GIVEN DATA:

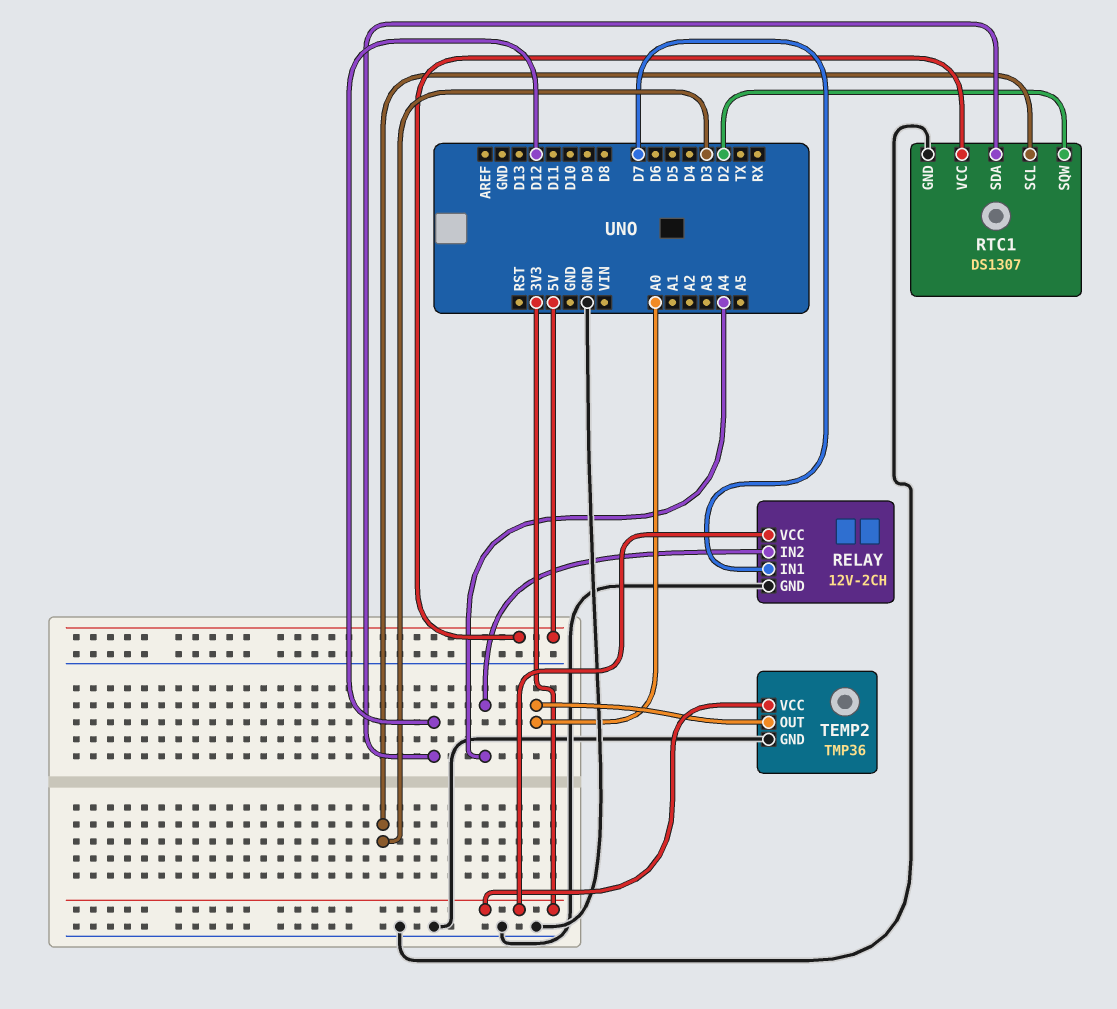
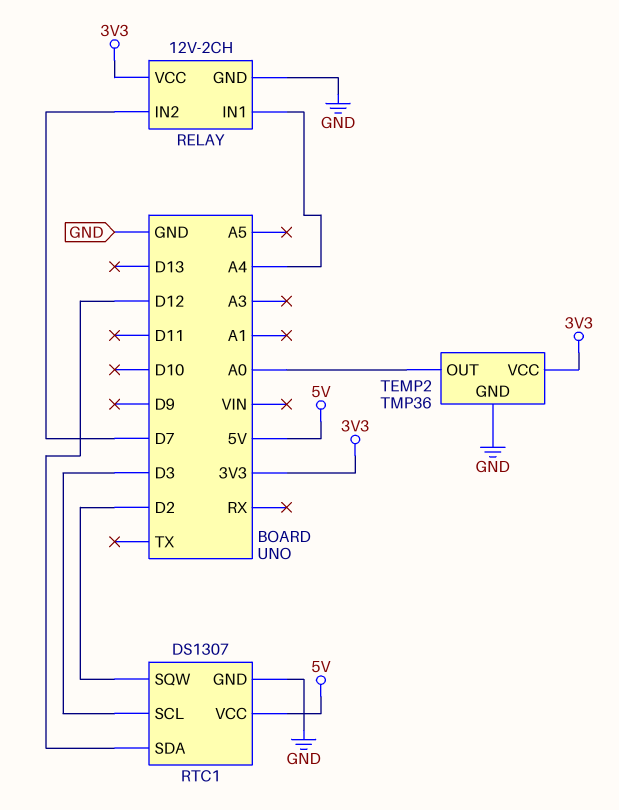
RELAY pin IN1: D7 -> A4
RELAY pin IN2: A4 -> D7

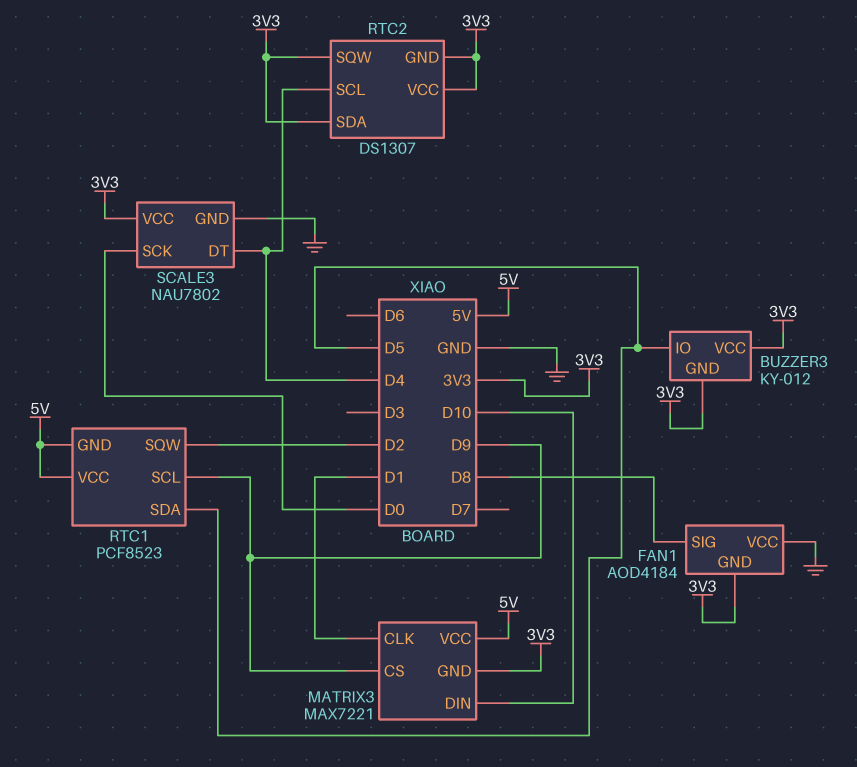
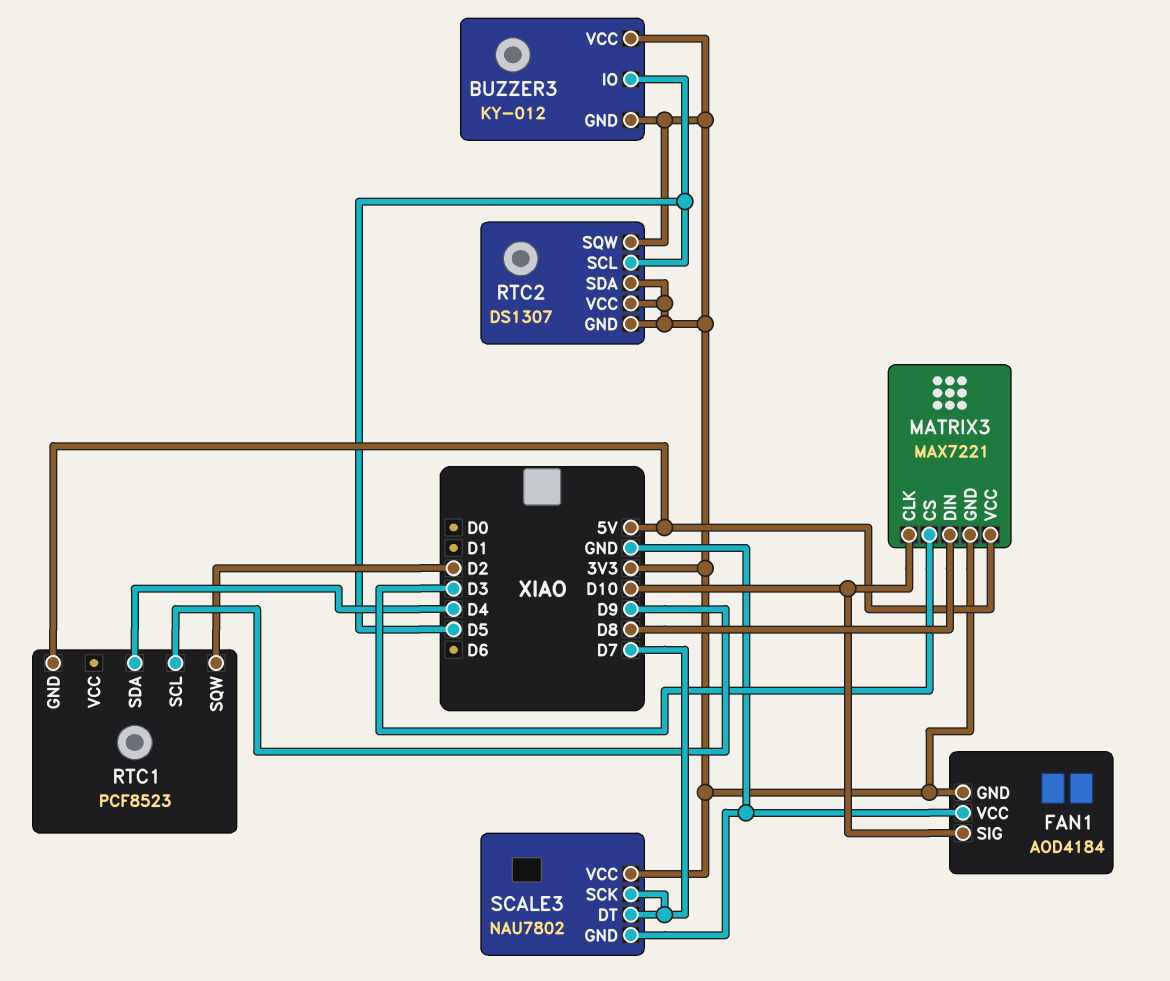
FAN1 pin SIG: D8 -> D10
MATRIX3 pin CLK: D1 -> D10
MATRIX3 pin CS: D9 -> D3
MATRIX3 pin DIN: D10 -> D8
RTC1 pin SDA: D5 -> D4
RTC1 pin VCC: 5V -> none
RTC2 pin SCL: D4 -> D5
SCALE3 pin DT: D4 -> D7
SCALE3 pin SCK: D0 -> D7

WHAT THE TASK ASKS: I need each line from the listing where the word "RELAY" occurs.

REPLY:
RELAY pin IN1: D7 -> A4
RELAY pin IN2: A4 -> D7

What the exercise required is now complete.